Extracted data entries
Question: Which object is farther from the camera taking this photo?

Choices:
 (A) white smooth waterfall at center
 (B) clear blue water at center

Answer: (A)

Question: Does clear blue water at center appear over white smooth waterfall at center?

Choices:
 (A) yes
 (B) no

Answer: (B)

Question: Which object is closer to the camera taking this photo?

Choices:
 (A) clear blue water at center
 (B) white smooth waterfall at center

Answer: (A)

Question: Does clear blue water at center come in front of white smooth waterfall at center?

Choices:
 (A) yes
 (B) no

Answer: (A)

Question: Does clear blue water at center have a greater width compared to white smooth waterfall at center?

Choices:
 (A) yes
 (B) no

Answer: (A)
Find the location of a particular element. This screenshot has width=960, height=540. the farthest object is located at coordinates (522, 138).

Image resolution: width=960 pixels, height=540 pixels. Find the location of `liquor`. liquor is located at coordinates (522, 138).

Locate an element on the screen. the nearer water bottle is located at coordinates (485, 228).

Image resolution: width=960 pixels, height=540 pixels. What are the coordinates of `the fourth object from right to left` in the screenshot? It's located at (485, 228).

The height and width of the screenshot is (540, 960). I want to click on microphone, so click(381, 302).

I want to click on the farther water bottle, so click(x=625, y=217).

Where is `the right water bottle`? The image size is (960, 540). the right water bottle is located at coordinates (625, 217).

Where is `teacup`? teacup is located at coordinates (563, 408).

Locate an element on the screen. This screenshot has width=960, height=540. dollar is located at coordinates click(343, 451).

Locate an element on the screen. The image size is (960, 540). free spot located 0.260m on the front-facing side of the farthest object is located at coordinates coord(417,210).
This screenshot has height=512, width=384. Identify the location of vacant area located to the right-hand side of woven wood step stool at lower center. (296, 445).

▶ [Exercise instructions]:
Rewrite all of the records, changing every "clear blue water" to "deep blue water" and leaving everything else as it is.

▶ [Result of this exercise]:
Question: Which object is farther from the camera taking this photo?

Choices:
 (A) white smooth waterfall at center
 (B) deep blue water at center

Answer: (A)

Question: Does deep blue water at center appear over white smooth waterfall at center?

Choices:
 (A) yes
 (B) no

Answer: (B)

Question: Which object is closer to the camera taking this photo?

Choices:
 (A) deep blue water at center
 (B) white smooth waterfall at center

Answer: (A)

Question: Does deep blue water at center come in front of white smooth waterfall at center?

Choices:
 (A) yes
 (B) no

Answer: (A)

Question: Does deep blue water at center have a greater width compared to white smooth waterfall at center?

Choices:
 (A) yes
 (B) no

Answer: (A)
Find the location of a particular element. This screenshot has width=960, height=540. the farthest object is located at coordinates (522, 138).

Image resolution: width=960 pixels, height=540 pixels. Find the location of `liquor`. liquor is located at coordinates (522, 138).

Locate an element on the screen. the nearer water bottle is located at coordinates (485, 228).

Image resolution: width=960 pixels, height=540 pixels. What are the coordinates of `the fourth object from right to left` in the screenshot? It's located at (485, 228).

The height and width of the screenshot is (540, 960). I want to click on microphone, so click(381, 302).

I want to click on the farther water bottle, so click(x=625, y=217).

Where is `the right water bottle`? The image size is (960, 540). the right water bottle is located at coordinates (625, 217).

Where is `teacup`? teacup is located at coordinates (563, 408).

Locate an element on the screen. This screenshot has width=960, height=540. dollar is located at coordinates click(343, 451).

Locate an element on the screen. The image size is (960, 540). free spot located 0.260m on the front-facing side of the farthest object is located at coordinates coord(417,210).
This screenshot has height=512, width=384. Identify the location of vacant area located to the right-hand side of woven wood step stool at lower center. (296, 445).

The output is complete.